▼

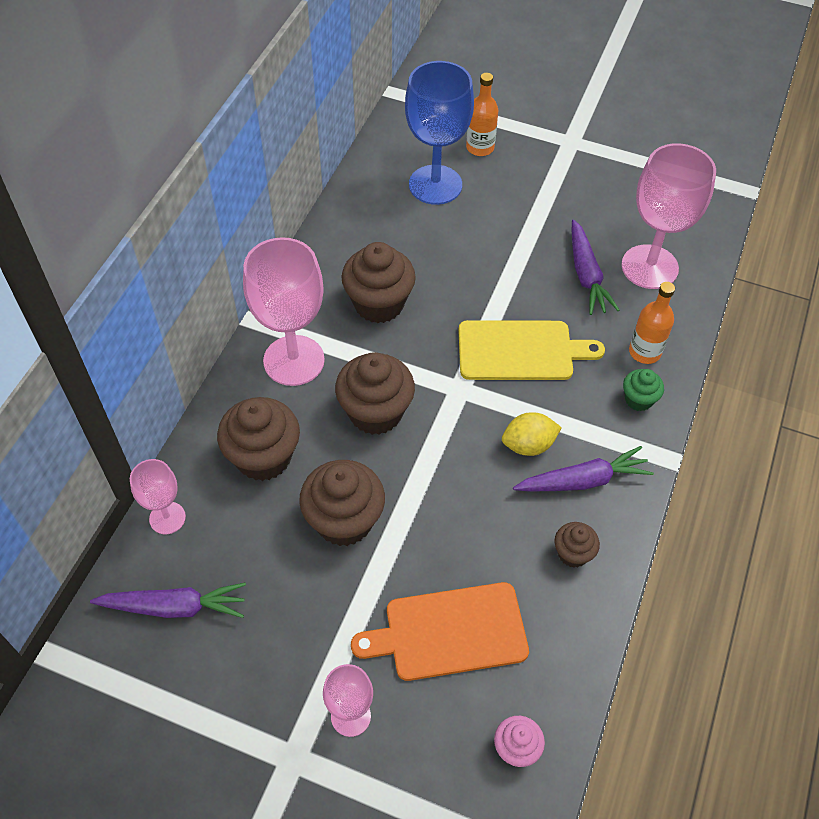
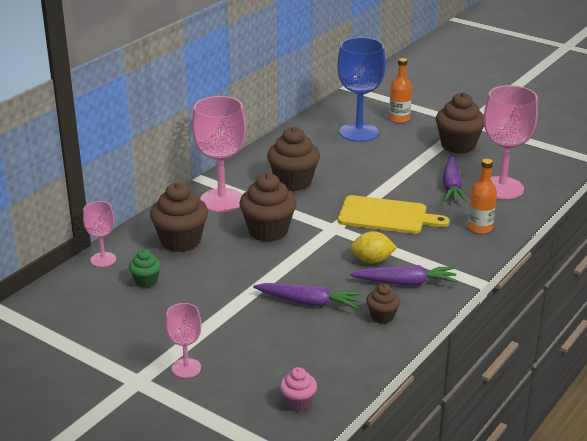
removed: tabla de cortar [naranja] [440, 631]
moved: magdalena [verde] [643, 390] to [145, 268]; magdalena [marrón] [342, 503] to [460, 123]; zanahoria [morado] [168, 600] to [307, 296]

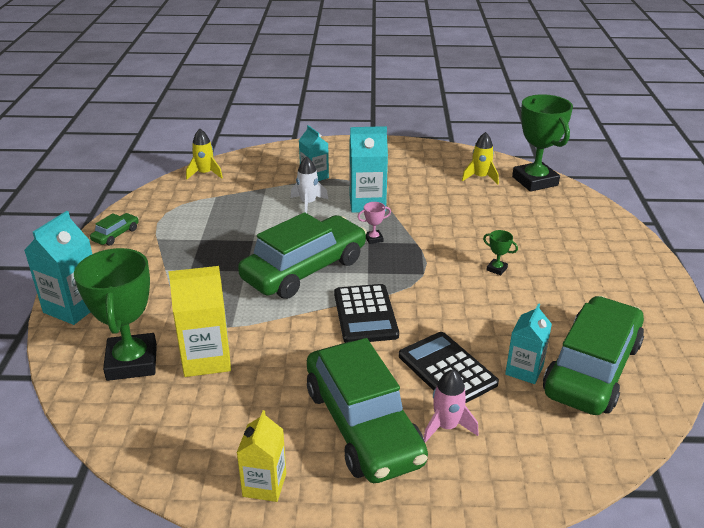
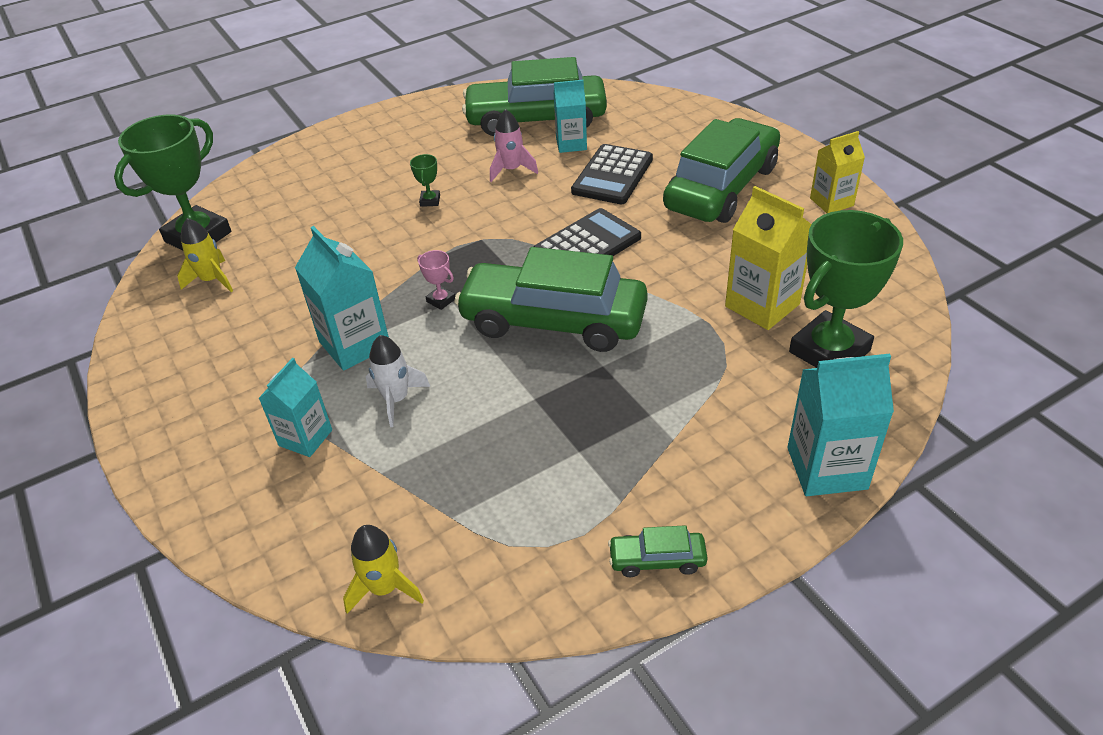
moved: cohete [rosa] [451, 406] to [514, 145]

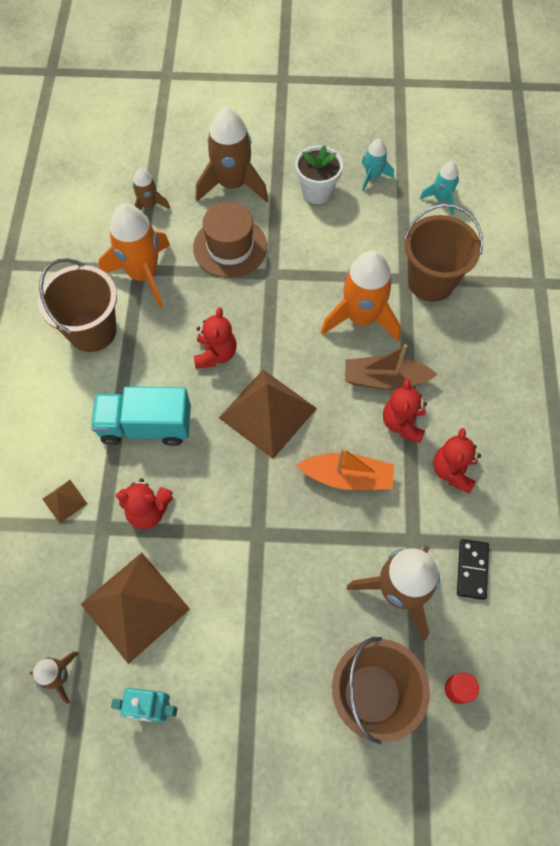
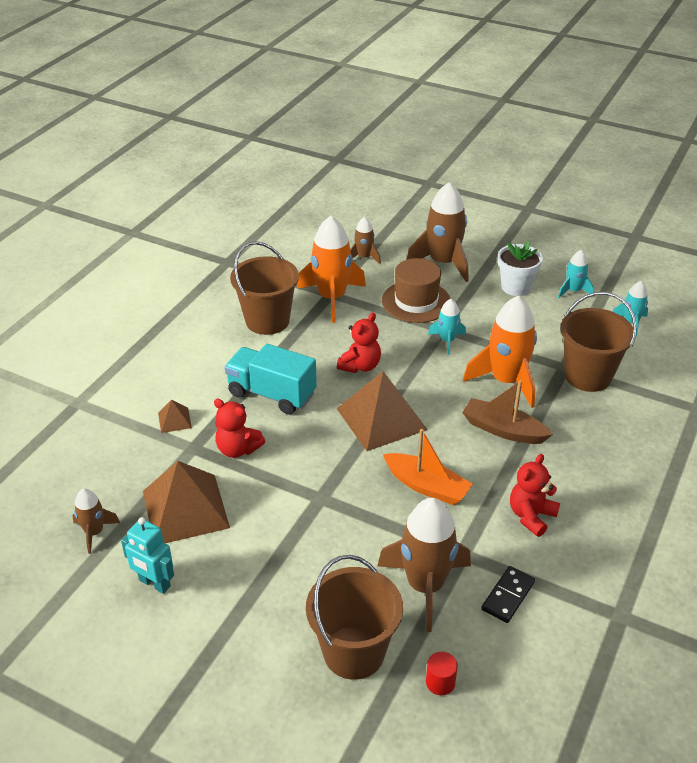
removed: osito [rojo] [405, 410]
added: cohete [turquesa] [447, 327]

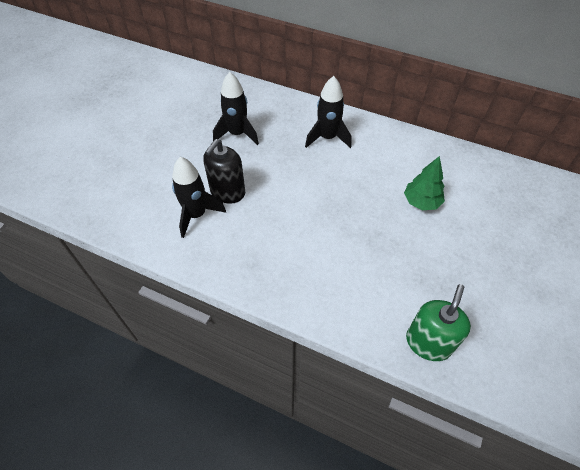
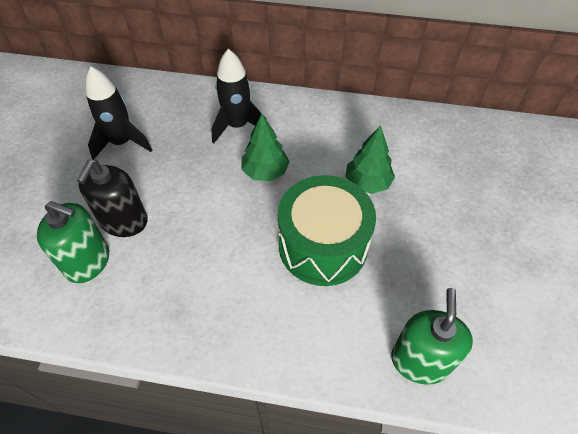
added: árbol [verde] [266, 147]; tambor [verde] [327, 230]
replaced: cohete [negro] [199, 197] to dispensador de jabón [verde] [73, 242]

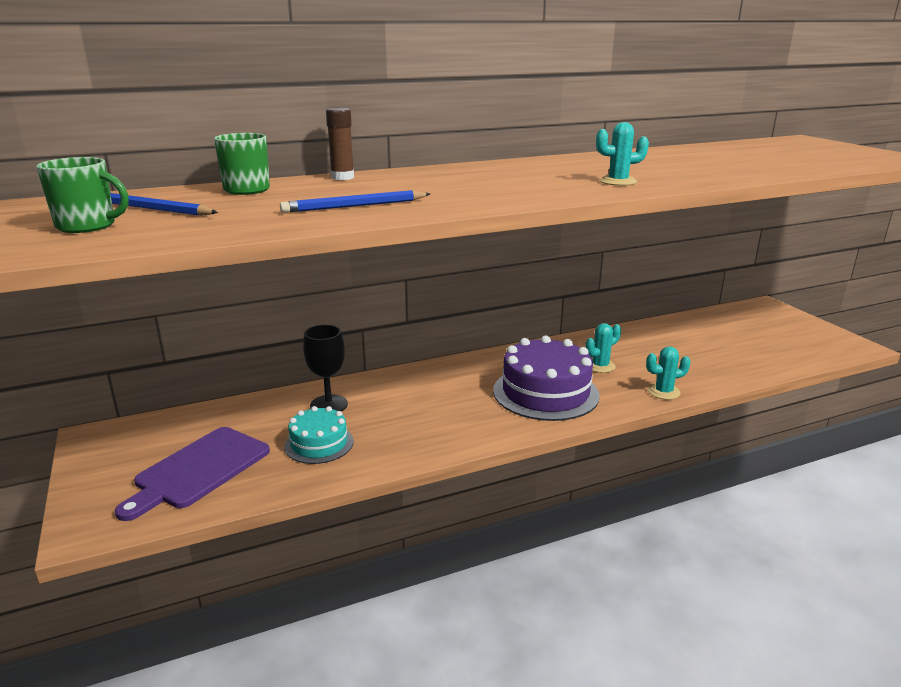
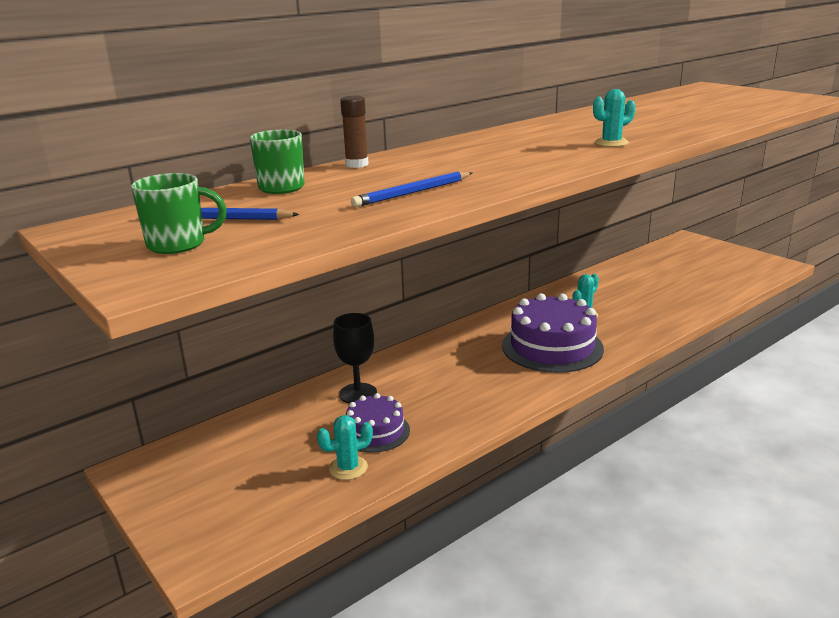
removed: tabla de cortar [morado] [192, 474]
moved: cactus [turquesa] [668, 373] to [345, 447]
recoloured: tarta [turquesa] [319, 435] to tarta [morado] [378, 423]

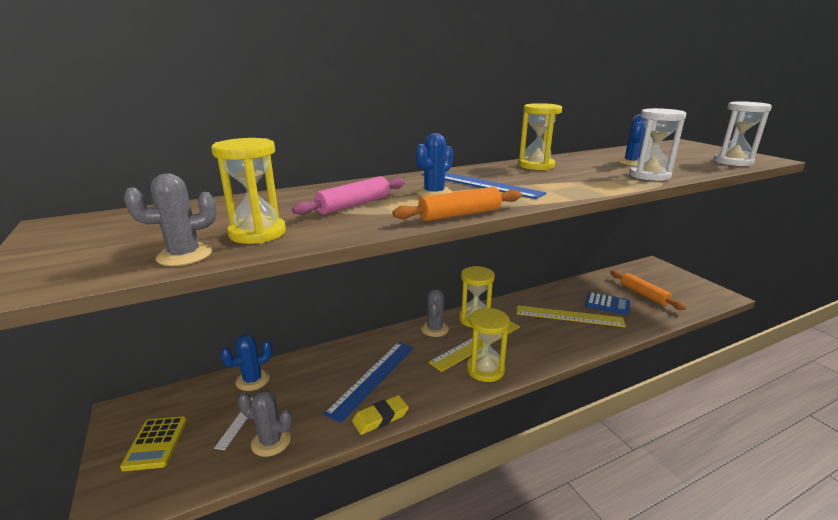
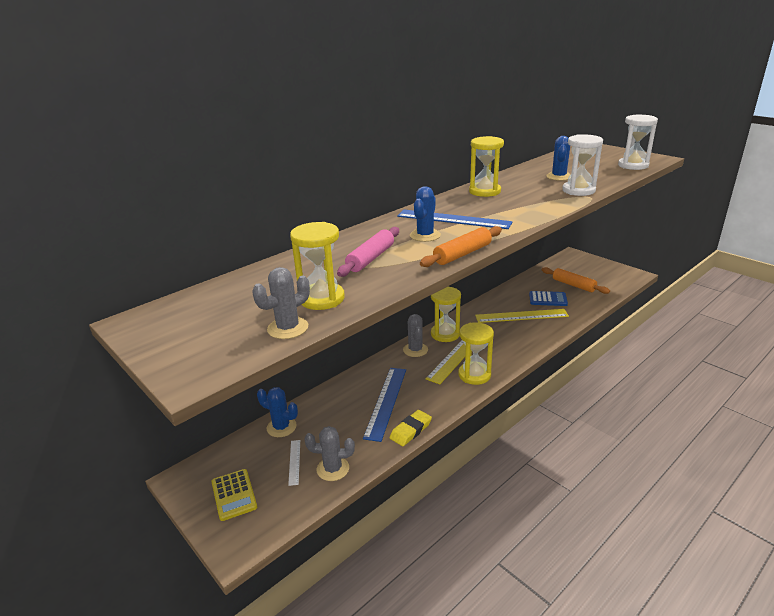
turned: cactus [azul] [246, 363] = [277, 412] 75 degrees clockwise

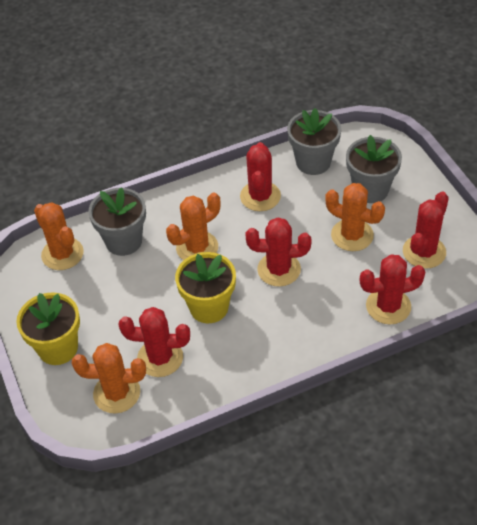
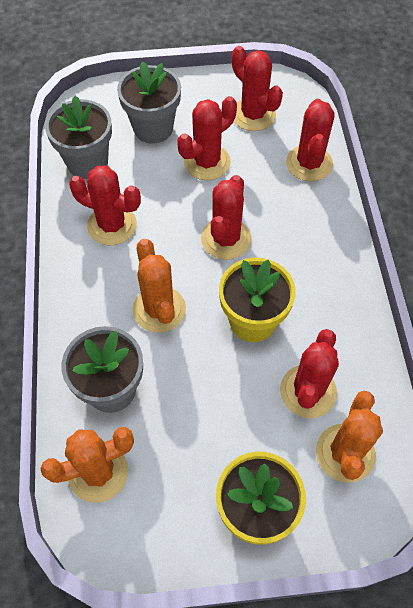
recoloured: cactus [naranja] [355, 217] to cactus [rojo] [207, 138]

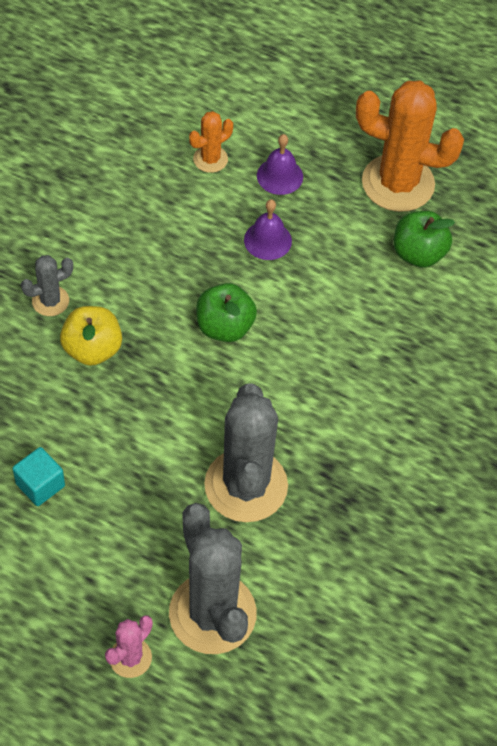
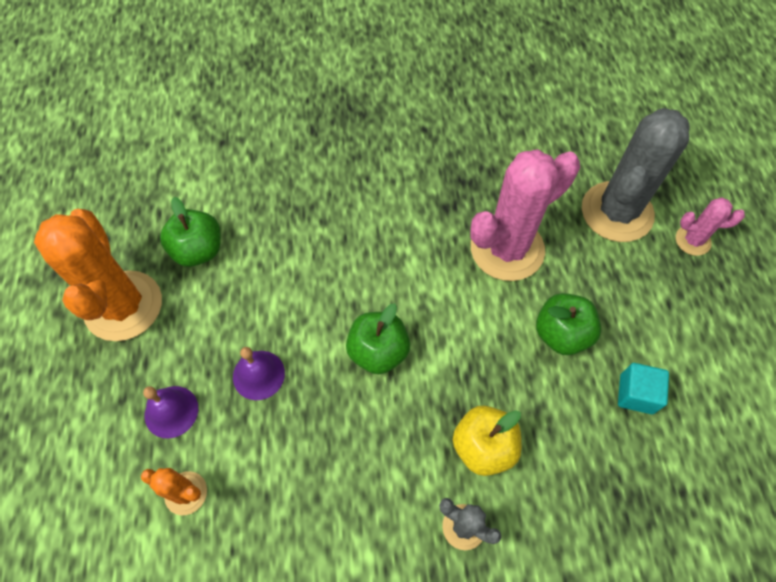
added: manzana [verde] [568, 324]
recoloured: cactus [gris] [246, 453] to cactus [rosa] [525, 215]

▲

Search the data for "rosa". Copy every line that has it.

_Problem solution_:
moved: cohete [rosa] [451, 406] to [514, 145]
recoloured: cactus [gris] [246, 453] to cactus [rosa] [525, 215]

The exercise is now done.